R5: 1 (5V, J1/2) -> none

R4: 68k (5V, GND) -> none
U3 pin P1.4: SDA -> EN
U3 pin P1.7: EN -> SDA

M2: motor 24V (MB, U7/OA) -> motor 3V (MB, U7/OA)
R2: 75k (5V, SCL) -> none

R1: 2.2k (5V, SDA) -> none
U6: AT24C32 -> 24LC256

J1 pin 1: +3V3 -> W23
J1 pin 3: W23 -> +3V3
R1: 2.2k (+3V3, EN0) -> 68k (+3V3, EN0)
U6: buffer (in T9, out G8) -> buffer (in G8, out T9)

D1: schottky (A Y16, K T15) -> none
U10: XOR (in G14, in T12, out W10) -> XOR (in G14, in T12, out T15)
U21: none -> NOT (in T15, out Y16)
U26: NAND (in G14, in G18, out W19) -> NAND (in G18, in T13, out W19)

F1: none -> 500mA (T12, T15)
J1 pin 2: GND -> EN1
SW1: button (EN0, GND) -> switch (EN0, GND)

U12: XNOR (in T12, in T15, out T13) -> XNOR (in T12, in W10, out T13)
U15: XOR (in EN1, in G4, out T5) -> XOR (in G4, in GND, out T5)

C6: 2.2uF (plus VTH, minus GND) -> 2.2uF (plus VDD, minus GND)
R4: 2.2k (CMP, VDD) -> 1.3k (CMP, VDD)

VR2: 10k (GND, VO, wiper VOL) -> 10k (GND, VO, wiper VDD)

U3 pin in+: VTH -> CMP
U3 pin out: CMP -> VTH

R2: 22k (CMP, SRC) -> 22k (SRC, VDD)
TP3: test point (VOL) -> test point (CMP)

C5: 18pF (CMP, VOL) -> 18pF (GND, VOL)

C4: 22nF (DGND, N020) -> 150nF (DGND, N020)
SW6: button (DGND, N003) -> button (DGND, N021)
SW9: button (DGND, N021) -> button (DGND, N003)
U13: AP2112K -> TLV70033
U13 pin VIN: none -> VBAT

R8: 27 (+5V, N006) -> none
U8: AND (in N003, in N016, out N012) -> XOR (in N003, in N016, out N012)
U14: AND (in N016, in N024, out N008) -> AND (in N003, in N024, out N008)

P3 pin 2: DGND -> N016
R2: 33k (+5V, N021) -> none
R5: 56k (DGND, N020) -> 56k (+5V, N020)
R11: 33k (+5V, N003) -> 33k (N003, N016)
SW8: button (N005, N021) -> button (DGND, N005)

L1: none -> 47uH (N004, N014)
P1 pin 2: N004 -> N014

● Assignment:
Write out every line from the entries where "button" appears.

● Answer to this problem:
SW1: button (EN0, GND) -> switch (EN0, GND)
SW6: button (DGND, N003) -> button (DGND, N021)
SW9: button (DGND, N021) -> button (DGND, N003)
SW8: button (N005, N021) -> button (DGND, N005)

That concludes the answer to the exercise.